> **Exercise details**
For the material that follows, return exactly the lines from the one with "SCALE pin SCK: D33 -> TX2" through the one with "SCALE1 pin SCK: D7 -> RX", both ends included.

______

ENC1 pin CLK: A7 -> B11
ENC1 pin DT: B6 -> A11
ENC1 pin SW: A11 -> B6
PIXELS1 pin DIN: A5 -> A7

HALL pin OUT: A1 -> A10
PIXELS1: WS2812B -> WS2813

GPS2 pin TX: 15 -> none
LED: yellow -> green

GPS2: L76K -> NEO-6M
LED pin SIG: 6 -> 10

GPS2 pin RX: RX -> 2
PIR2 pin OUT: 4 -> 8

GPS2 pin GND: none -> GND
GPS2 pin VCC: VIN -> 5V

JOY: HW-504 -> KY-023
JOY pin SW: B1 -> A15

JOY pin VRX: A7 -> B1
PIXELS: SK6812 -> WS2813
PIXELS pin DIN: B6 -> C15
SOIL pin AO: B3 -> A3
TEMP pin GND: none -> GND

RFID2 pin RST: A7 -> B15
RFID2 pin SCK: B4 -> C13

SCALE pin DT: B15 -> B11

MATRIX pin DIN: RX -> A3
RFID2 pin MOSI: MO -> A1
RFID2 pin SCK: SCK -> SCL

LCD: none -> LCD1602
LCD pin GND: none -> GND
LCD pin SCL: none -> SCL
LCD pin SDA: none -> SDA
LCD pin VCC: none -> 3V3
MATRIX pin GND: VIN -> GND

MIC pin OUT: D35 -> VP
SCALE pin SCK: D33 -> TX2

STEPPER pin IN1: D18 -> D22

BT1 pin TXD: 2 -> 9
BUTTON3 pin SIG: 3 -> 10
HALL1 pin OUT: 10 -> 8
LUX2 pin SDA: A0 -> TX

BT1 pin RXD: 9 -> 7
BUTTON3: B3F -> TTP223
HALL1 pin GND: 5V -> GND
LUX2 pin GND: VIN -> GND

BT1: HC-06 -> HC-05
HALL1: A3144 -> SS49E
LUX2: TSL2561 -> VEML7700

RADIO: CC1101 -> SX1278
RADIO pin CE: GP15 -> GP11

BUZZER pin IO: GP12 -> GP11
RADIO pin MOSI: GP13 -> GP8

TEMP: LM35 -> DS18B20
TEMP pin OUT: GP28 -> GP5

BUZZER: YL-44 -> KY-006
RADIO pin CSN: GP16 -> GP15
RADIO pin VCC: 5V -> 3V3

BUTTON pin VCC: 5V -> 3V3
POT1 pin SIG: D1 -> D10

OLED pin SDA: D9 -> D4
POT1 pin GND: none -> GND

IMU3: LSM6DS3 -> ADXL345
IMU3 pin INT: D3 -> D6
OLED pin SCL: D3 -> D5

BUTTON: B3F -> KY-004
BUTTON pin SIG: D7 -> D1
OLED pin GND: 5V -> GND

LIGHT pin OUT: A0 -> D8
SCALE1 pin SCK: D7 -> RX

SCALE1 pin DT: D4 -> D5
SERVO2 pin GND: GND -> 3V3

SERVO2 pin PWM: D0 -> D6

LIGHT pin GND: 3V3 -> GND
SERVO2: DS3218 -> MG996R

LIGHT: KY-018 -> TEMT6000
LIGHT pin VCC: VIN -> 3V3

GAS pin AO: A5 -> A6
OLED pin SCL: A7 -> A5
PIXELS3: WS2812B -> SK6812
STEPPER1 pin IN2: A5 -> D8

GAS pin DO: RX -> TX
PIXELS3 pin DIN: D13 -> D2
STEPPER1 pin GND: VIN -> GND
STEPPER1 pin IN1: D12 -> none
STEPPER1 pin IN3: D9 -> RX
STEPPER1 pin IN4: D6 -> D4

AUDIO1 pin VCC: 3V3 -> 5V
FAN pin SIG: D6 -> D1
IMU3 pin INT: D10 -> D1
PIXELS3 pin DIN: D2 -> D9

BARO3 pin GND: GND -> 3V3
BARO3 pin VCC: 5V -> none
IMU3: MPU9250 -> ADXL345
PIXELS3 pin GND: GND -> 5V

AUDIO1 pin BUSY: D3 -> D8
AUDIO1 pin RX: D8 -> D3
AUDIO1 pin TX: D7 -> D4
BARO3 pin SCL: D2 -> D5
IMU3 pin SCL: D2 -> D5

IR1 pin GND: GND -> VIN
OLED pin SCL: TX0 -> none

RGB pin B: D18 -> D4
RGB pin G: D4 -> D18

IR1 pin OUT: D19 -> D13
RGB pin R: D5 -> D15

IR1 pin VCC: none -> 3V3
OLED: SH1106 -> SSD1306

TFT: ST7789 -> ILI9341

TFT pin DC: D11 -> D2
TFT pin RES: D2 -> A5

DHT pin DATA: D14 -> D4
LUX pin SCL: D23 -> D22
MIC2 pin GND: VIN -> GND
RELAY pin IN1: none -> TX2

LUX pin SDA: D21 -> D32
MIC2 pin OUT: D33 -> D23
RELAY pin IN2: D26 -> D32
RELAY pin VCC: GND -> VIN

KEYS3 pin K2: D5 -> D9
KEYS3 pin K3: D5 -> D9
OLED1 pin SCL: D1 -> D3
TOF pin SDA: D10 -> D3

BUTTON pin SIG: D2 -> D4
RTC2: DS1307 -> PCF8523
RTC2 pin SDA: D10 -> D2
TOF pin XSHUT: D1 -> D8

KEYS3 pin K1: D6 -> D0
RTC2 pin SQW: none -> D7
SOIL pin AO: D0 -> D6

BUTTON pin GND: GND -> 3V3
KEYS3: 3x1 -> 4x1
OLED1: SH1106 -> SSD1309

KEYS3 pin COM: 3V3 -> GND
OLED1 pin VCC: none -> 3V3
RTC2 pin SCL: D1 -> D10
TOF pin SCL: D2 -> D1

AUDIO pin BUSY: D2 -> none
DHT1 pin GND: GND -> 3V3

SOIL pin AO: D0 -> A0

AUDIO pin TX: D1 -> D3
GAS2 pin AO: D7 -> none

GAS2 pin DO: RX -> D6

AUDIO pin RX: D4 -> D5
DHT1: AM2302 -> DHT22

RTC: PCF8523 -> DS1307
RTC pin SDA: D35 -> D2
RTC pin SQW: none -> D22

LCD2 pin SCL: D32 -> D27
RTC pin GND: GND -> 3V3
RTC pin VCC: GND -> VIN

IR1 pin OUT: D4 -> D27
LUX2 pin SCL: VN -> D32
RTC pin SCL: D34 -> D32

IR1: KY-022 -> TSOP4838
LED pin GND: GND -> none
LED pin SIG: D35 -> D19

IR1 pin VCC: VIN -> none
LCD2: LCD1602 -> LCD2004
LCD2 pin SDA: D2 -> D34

______

> **Expected output**
SCALE pin SCK: D33 -> TX2

STEPPER pin IN1: D18 -> D22

BT1 pin TXD: 2 -> 9
BUTTON3 pin SIG: 3 -> 10
HALL1 pin OUT: 10 -> 8
LUX2 pin SDA: A0 -> TX

BT1 pin RXD: 9 -> 7
BUTTON3: B3F -> TTP223
HALL1 pin GND: 5V -> GND
LUX2 pin GND: VIN -> GND

BT1: HC-06 -> HC-05
HALL1: A3144 -> SS49E
LUX2: TSL2561 -> VEML7700

RADIO: CC1101 -> SX1278
RADIO pin CE: GP15 -> GP11

BUZZER pin IO: GP12 -> GP11
RADIO pin MOSI: GP13 -> GP8

TEMP: LM35 -> DS18B20
TEMP pin OUT: GP28 -> GP5

BUZZER: YL-44 -> KY-006
RADIO pin CSN: GP16 -> GP15
RADIO pin VCC: 5V -> 3V3

BUTTON pin VCC: 5V -> 3V3
POT1 pin SIG: D1 -> D10

OLED pin SDA: D9 -> D4
POT1 pin GND: none -> GND

IMU3: LSM6DS3 -> ADXL345
IMU3 pin INT: D3 -> D6
OLED pin SCL: D3 -> D5

BUTTON: B3F -> KY-004
BUTTON pin SIG: D7 -> D1
OLED pin GND: 5V -> GND

LIGHT pin OUT: A0 -> D8
SCALE1 pin SCK: D7 -> RX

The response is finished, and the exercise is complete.